-- What the task asks --
Wherever a picture appears, leave it out, and transcribe the rest of the records exactly.

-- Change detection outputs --
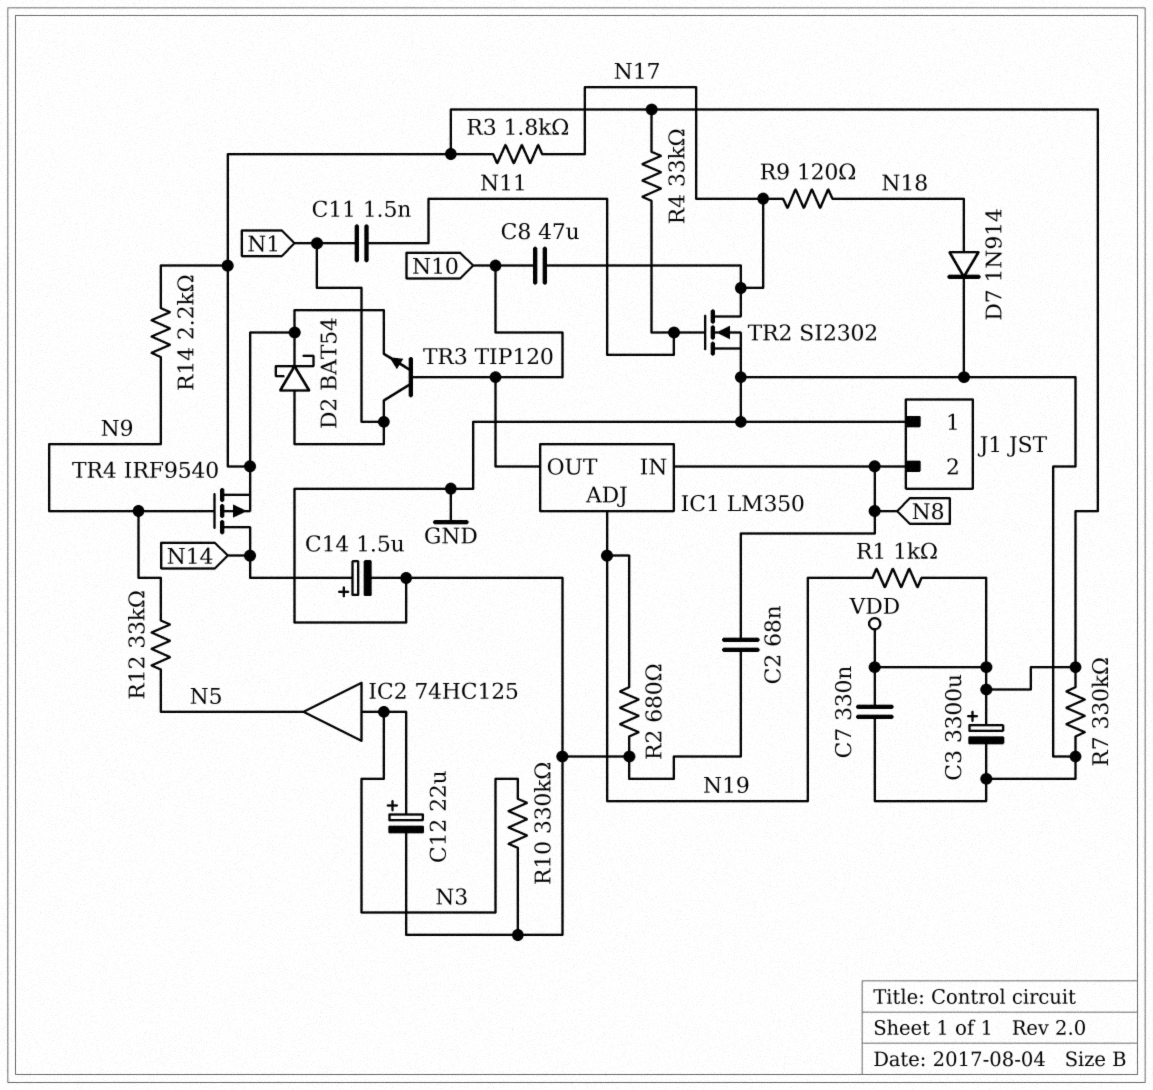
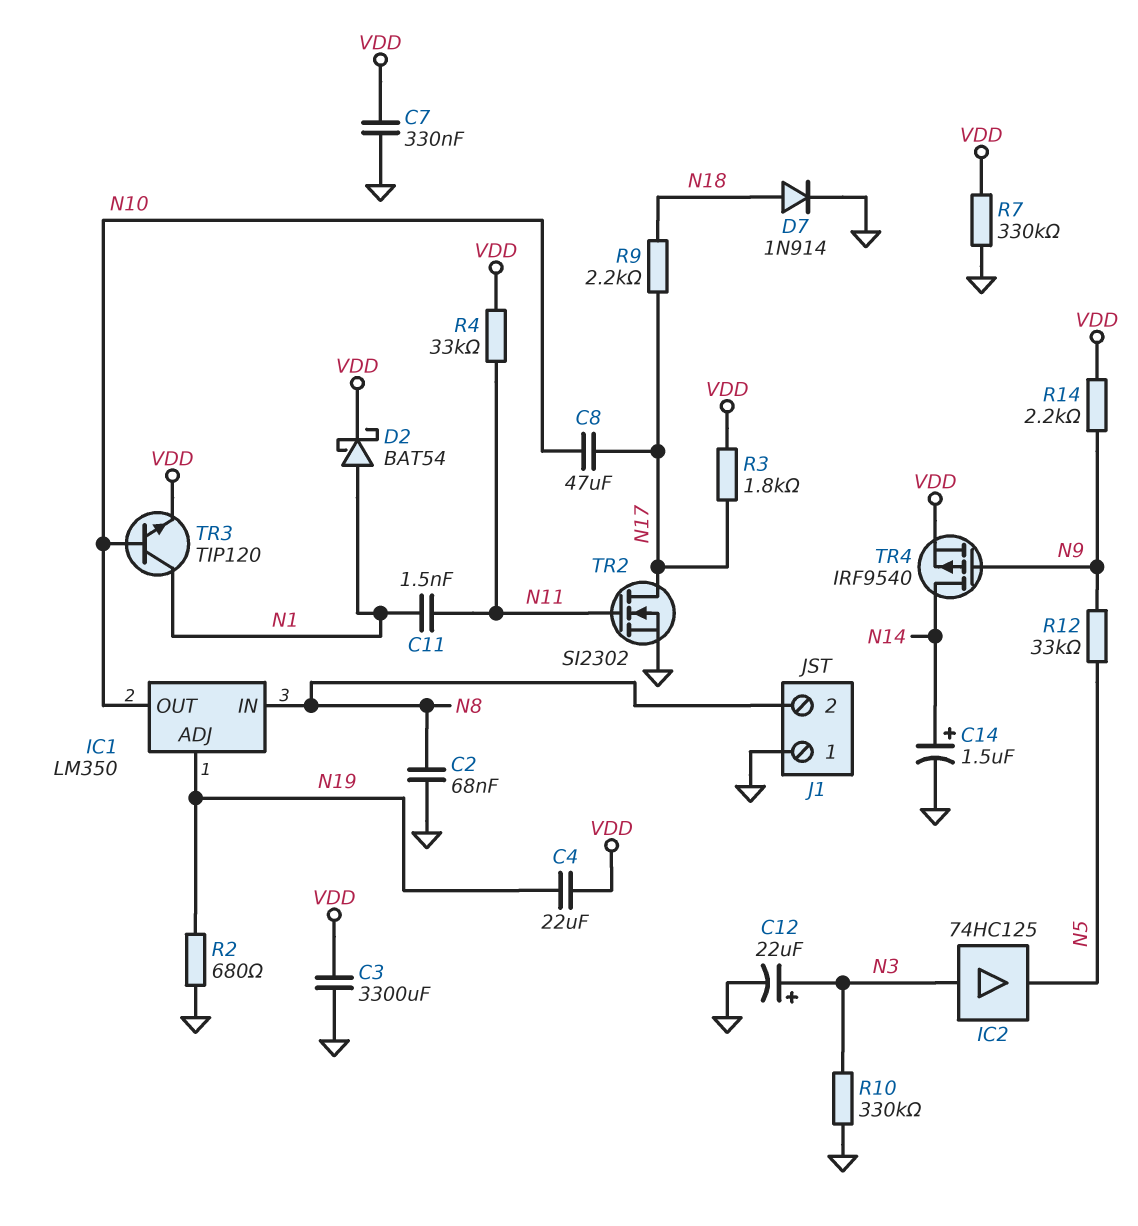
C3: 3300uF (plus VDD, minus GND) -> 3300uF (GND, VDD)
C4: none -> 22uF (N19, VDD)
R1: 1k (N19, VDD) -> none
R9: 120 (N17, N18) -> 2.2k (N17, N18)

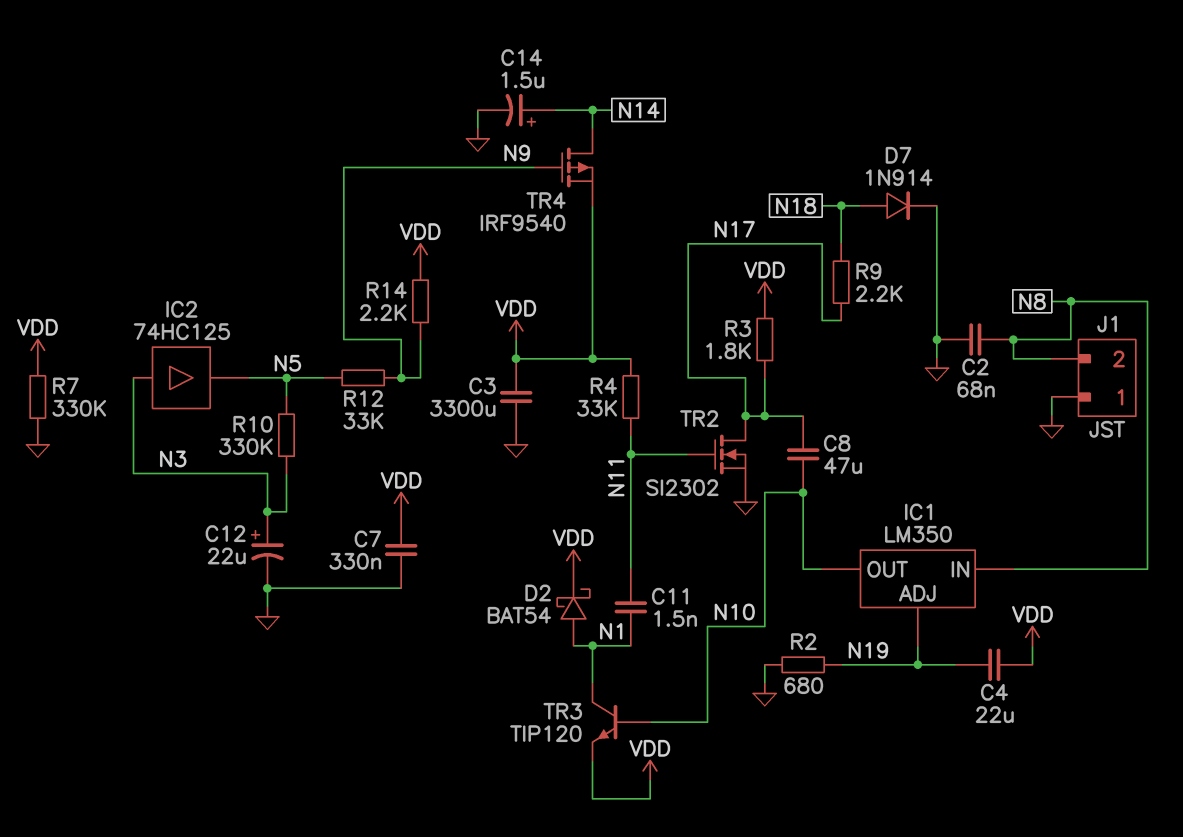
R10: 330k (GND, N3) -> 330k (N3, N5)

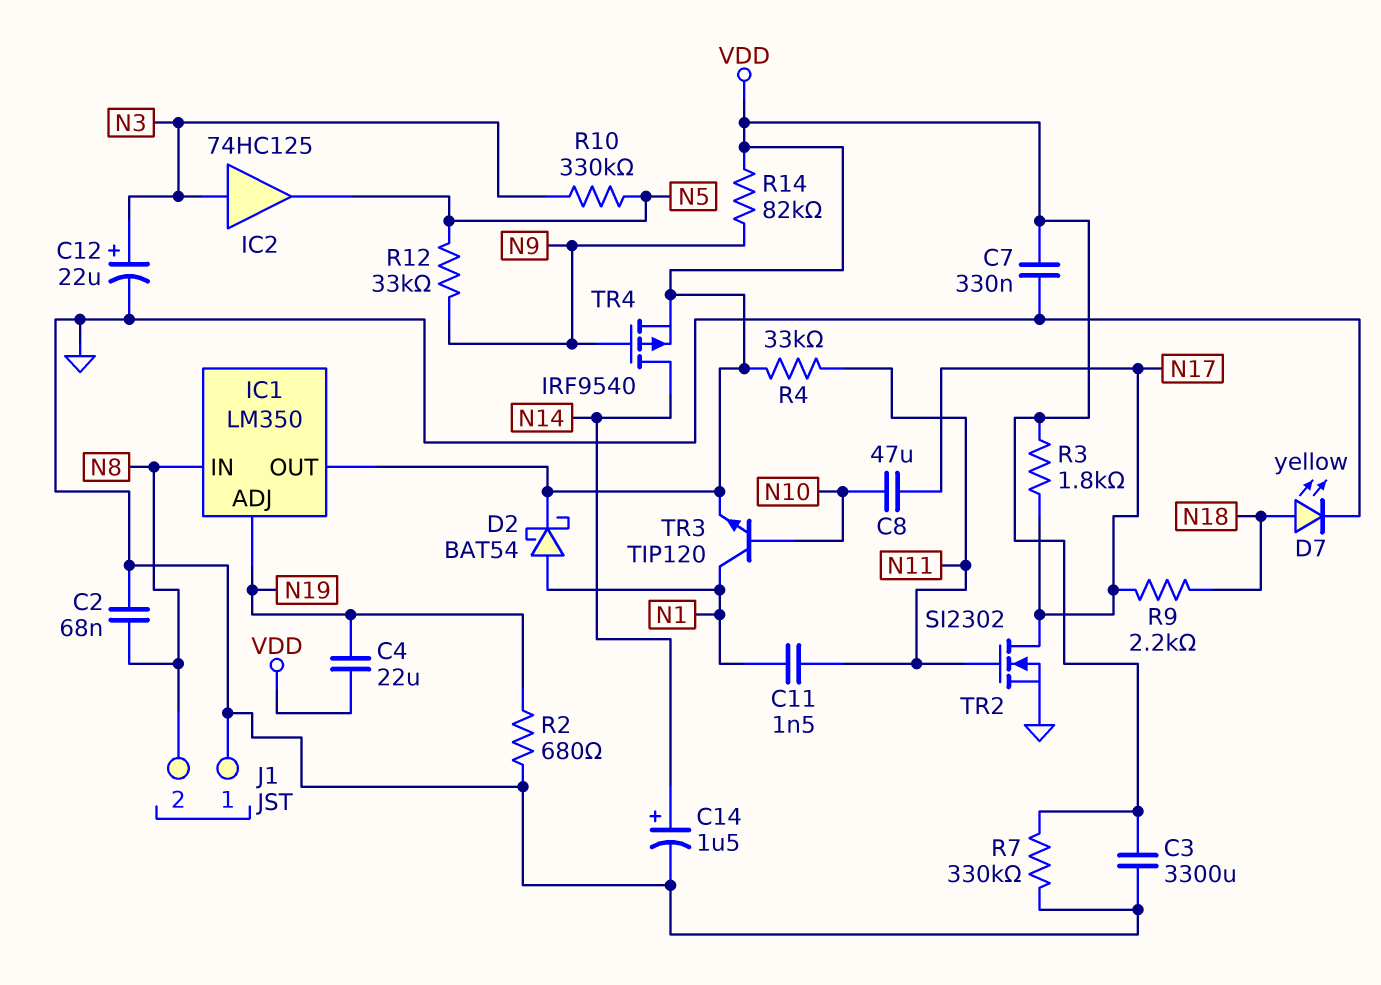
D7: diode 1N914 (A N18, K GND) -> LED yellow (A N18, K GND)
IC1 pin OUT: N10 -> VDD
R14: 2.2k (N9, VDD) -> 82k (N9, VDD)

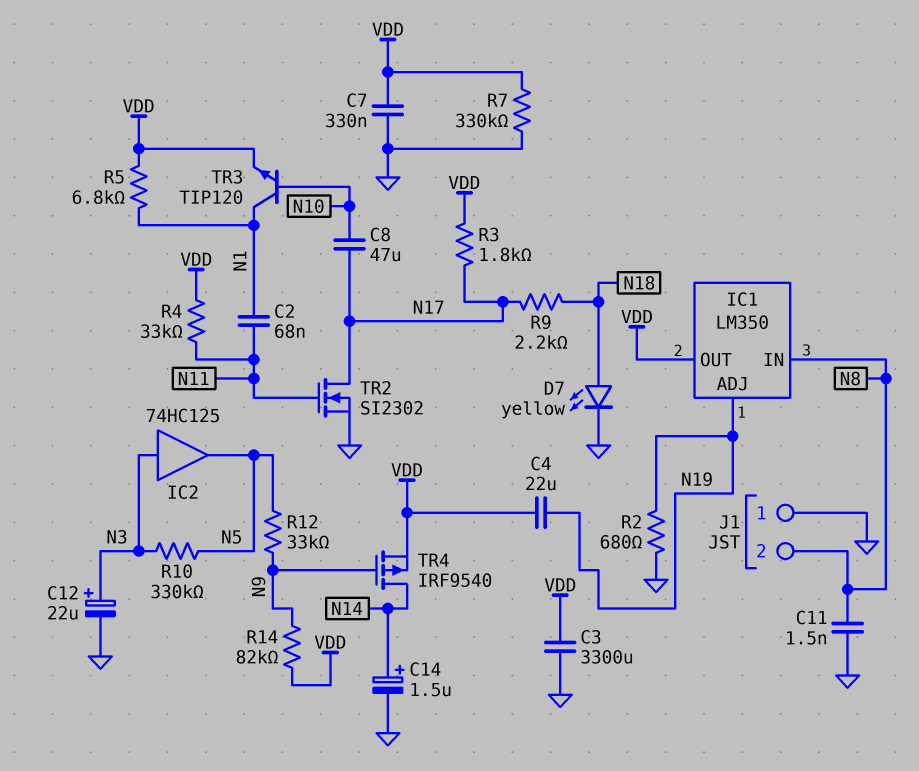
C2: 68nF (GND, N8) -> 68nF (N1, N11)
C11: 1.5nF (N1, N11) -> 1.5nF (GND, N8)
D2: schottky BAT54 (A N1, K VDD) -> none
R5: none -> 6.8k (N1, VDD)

-- Output for this task --
C3: 3300uF (plus VDD, minus GND) -> 3300uF (GND, VDD)
C4: none -> 22uF (N19, VDD)
R1: 1k (N19, VDD) -> none
R9: 120 (N17, N18) -> 2.2k (N17, N18)

R10: 330k (GND, N3) -> 330k (N3, N5)

D7: diode 1N914 (A N18, K GND) -> LED yellow (A N18, K GND)
IC1 pin OUT: N10 -> VDD
R14: 2.2k (N9, VDD) -> 82k (N9, VDD)

C2: 68nF (GND, N8) -> 68nF (N1, N11)
C11: 1.5nF (N1, N11) -> 1.5nF (GND, N8)
D2: schottky BAT54 (A N1, K VDD) -> none
R5: none -> 6.8k (N1, VDD)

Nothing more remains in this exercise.